• Excerpted data
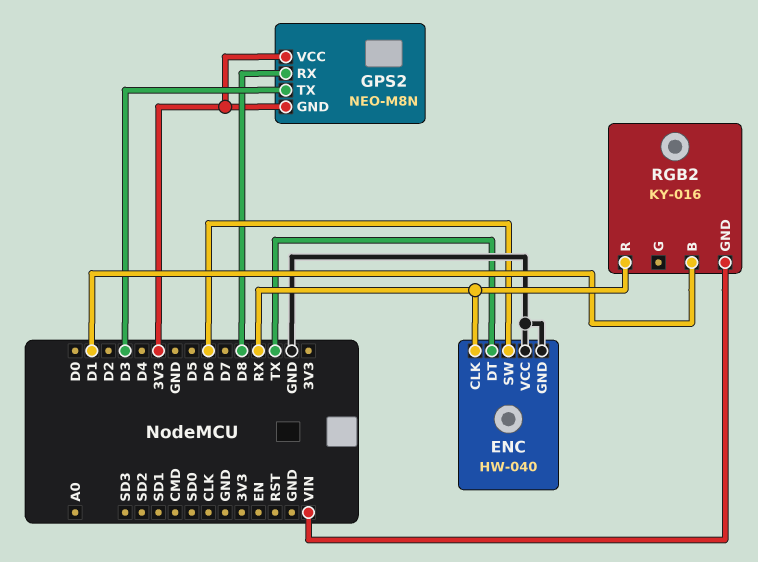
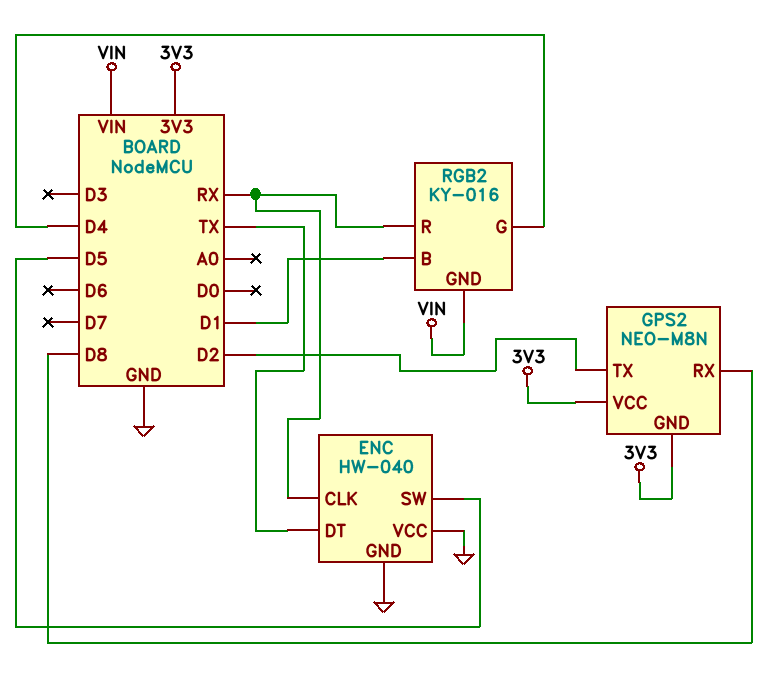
ENC pin SW: D6 -> D5
GPS2 pin TX: D3 -> D2
RGB2 pin G: none -> D4

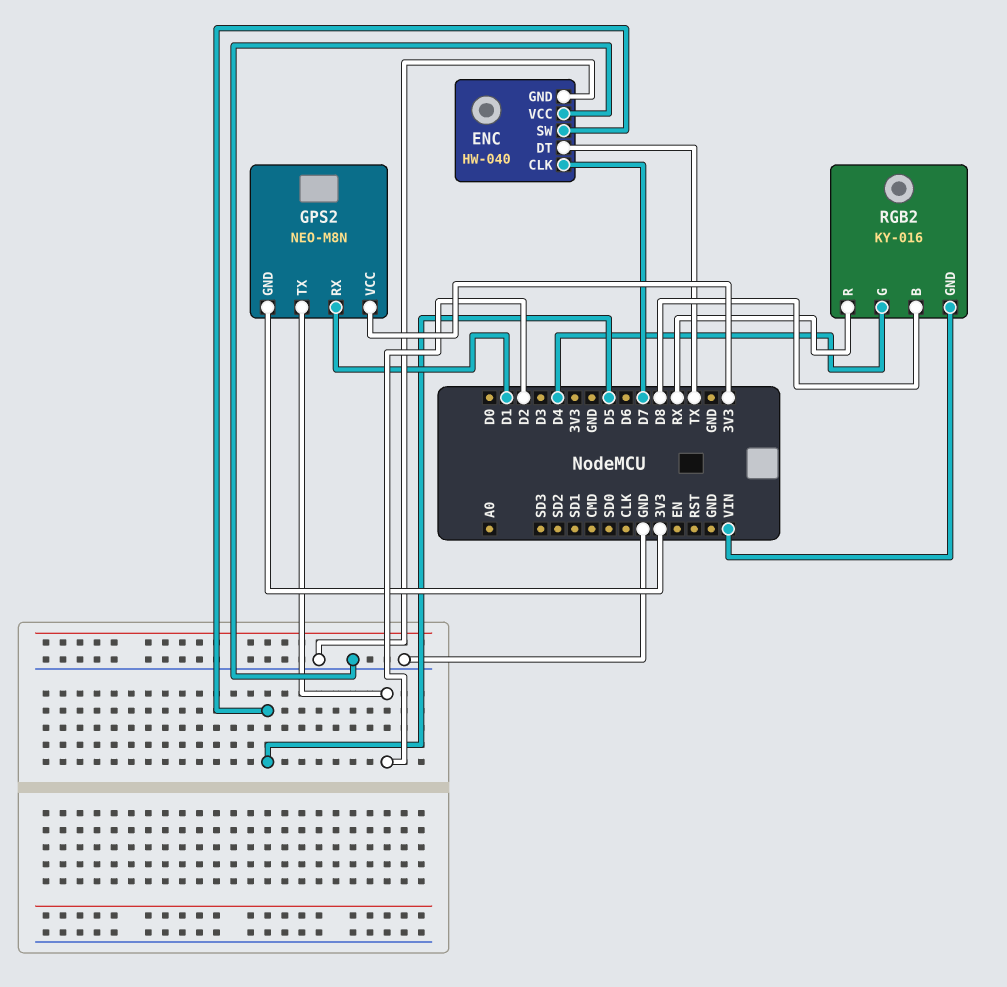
ENC pin CLK: RX -> D7
GPS2 pin RX: D8 -> D1
RGB2 pin B: D1 -> D8

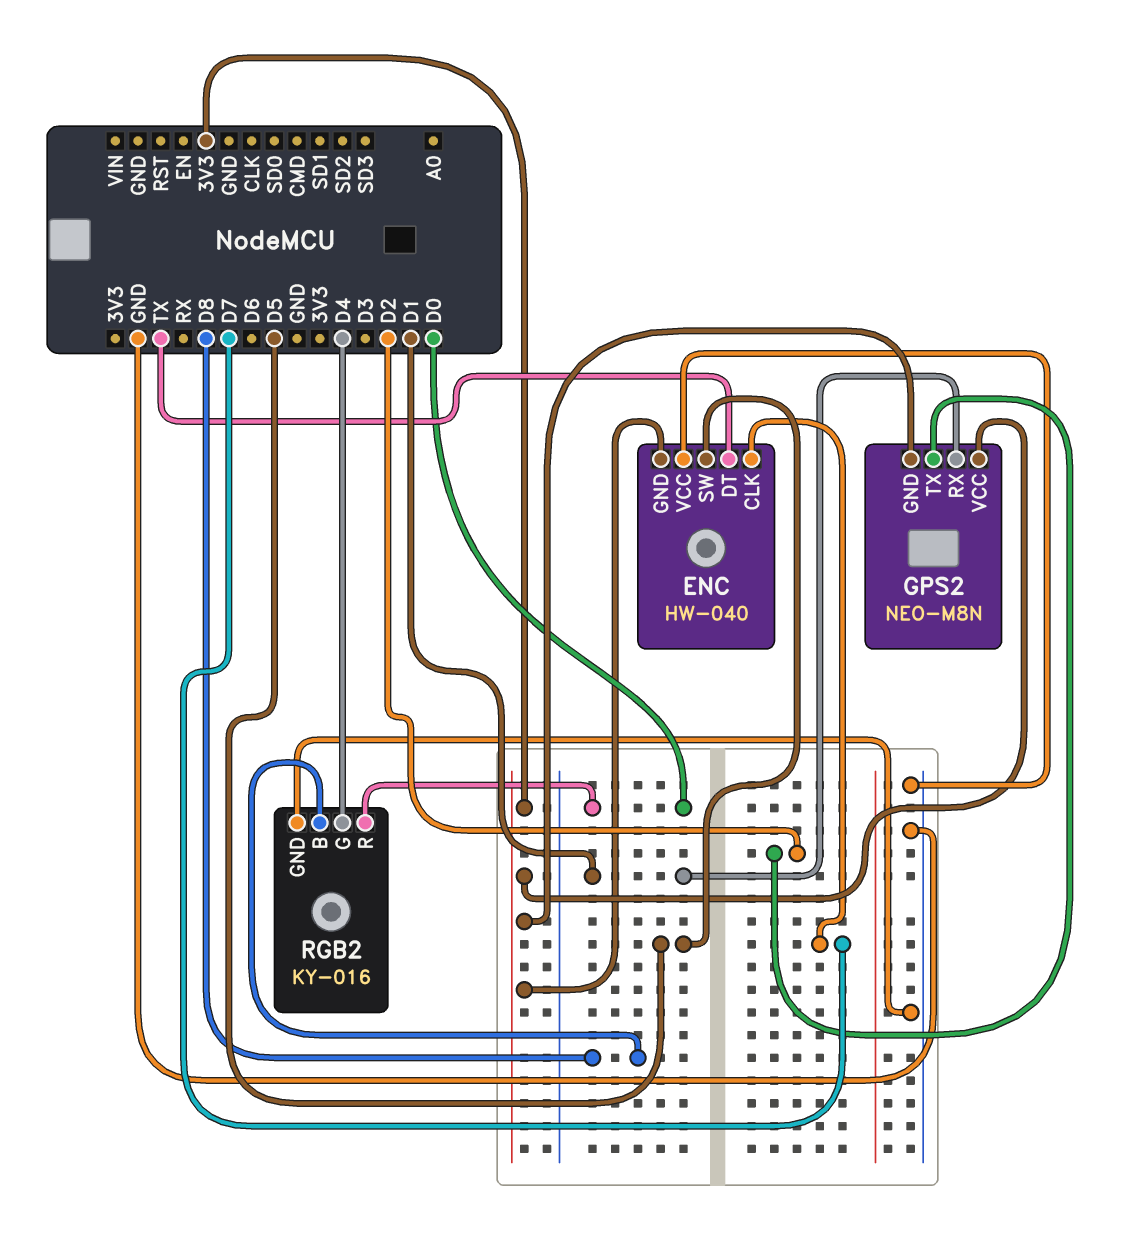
ENC pin GND: GND -> 3V3
RGB2 pin GND: VIN -> GND
RGB2 pin R: RX -> D0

• Work to complete
Copy out every line of the material above precisely, omitting the pictures.

• Output for this task
ENC pin SW: D6 -> D5
GPS2 pin TX: D3 -> D2
RGB2 pin G: none -> D4

ENC pin CLK: RX -> D7
GPS2 pin RX: D8 -> D1
RGB2 pin B: D1 -> D8

ENC pin GND: GND -> 3V3
RGB2 pin GND: VIN -> GND
RGB2 pin R: RX -> D0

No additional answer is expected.